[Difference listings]
______

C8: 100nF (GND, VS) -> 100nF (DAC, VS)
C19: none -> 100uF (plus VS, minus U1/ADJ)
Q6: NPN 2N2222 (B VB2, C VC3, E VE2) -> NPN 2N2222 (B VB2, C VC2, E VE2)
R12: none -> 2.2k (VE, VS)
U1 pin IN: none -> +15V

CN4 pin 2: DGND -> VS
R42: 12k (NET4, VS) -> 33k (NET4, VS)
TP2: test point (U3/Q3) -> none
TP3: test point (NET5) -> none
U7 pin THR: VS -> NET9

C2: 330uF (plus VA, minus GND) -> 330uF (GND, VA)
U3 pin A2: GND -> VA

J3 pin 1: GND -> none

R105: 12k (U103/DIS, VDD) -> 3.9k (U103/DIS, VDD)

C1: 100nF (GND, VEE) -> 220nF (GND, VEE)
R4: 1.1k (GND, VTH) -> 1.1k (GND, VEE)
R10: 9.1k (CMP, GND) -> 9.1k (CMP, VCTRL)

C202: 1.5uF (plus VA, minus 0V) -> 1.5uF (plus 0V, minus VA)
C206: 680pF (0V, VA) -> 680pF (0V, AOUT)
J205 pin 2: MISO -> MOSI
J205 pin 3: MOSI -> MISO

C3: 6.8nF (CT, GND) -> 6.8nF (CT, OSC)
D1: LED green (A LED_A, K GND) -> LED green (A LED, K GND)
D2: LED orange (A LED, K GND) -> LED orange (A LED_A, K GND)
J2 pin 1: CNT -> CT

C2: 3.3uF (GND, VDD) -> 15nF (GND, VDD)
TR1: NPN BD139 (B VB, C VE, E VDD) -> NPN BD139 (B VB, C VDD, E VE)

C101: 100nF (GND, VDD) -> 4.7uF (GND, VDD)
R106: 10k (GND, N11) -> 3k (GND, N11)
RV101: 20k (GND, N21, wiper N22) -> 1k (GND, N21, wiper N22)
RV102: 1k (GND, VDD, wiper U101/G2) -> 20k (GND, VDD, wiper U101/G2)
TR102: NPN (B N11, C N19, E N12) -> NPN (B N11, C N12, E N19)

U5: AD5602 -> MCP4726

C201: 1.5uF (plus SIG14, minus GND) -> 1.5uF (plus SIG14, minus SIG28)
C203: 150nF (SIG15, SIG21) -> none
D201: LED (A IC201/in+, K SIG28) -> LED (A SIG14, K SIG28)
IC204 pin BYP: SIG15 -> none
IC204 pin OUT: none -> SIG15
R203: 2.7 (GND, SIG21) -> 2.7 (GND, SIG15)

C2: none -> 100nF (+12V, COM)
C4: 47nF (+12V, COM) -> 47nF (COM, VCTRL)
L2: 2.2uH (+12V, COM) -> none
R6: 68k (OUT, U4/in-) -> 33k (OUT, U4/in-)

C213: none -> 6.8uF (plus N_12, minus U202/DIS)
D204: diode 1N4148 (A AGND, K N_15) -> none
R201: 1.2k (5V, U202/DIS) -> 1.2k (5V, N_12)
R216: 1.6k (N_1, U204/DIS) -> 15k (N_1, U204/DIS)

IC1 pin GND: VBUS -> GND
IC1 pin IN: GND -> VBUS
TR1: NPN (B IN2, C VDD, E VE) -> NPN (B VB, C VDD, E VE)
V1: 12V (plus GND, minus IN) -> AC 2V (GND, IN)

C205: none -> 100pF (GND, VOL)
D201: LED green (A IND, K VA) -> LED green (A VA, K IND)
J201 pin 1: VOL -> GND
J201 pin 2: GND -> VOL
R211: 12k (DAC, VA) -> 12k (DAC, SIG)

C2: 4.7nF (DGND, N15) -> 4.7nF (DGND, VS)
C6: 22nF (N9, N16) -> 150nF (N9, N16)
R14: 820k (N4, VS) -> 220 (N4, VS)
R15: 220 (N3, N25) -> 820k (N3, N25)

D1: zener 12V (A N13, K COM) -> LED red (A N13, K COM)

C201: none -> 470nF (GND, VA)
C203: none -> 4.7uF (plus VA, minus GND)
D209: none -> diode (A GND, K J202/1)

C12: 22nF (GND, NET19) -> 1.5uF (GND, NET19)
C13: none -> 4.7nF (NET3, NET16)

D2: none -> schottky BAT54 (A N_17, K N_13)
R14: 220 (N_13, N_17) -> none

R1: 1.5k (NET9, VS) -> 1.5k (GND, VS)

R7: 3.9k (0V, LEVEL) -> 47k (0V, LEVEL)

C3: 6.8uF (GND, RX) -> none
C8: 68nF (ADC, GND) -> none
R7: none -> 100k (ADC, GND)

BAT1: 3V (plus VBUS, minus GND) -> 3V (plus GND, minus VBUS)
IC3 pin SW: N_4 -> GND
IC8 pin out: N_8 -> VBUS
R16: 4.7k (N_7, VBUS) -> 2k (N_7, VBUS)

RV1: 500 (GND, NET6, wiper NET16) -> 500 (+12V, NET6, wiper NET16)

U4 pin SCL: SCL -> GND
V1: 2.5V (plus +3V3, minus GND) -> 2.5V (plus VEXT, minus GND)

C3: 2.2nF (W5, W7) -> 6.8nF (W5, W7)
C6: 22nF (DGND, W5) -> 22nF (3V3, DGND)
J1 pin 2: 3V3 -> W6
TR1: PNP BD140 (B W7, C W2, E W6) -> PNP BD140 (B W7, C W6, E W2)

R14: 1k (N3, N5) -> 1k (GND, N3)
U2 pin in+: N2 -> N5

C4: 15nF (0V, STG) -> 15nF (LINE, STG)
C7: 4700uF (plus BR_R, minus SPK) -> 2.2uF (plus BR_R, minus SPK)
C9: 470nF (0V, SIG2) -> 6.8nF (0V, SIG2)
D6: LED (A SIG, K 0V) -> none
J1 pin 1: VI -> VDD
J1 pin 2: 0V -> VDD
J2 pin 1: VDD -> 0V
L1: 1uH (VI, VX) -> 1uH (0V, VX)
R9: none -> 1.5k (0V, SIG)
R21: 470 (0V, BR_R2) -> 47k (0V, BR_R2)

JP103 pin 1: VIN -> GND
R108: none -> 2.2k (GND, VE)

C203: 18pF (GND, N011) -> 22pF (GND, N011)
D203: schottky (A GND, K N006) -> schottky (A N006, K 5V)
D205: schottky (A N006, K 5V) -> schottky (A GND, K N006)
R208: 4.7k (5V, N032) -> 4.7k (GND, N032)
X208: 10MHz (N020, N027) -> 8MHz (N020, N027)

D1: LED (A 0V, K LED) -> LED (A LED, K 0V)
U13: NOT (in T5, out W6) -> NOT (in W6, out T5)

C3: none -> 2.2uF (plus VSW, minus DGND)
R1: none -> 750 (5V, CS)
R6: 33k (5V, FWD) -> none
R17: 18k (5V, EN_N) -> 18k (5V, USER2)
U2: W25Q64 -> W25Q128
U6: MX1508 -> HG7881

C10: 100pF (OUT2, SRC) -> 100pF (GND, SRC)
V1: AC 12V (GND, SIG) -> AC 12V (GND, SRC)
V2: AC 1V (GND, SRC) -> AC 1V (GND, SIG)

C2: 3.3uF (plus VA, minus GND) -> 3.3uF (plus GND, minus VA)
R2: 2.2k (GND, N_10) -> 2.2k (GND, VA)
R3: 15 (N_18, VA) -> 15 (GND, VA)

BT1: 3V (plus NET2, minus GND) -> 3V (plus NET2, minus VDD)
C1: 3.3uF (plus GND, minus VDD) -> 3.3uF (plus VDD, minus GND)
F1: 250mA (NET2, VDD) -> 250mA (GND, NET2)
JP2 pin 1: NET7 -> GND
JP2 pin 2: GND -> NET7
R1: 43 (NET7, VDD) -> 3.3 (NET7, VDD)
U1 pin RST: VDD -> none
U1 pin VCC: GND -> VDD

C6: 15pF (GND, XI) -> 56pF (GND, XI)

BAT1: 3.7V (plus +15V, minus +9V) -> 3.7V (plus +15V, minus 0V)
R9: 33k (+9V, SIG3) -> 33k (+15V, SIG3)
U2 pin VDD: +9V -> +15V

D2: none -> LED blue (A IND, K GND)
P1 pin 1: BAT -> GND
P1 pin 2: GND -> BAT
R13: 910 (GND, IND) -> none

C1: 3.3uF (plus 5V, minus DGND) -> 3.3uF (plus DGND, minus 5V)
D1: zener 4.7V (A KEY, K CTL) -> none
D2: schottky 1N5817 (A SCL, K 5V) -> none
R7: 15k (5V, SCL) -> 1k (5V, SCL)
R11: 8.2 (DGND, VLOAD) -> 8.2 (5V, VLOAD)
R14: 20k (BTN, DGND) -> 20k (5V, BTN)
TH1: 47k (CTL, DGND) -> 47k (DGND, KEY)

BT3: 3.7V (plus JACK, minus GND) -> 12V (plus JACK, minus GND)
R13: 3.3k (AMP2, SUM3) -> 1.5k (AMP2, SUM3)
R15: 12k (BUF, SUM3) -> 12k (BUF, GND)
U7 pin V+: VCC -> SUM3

______

TASK OBJECTIVE: Extract from the records above the lines from the one containing "C13: none -> 4.7nF (NET3, NET16)" to the one containing "BAT1: 3V (plus", both lines included, exactly as they appear and with nothing else.

RESPONSE TO THIS TASK:
C13: none -> 4.7nF (NET3, NET16)

D2: none -> schottky BAT54 (A N_17, K N_13)
R14: 220 (N_13, N_17) -> none

R1: 1.5k (NET9, VS) -> 1.5k (GND, VS)

R7: 3.9k (0V, LEVEL) -> 47k (0V, LEVEL)

C3: 6.8uF (GND, RX) -> none
C8: 68nF (ADC, GND) -> none
R7: none -> 100k (ADC, GND)

BAT1: 3V (plus VBUS, minus GND) -> 3V (plus GND, minus VBUS)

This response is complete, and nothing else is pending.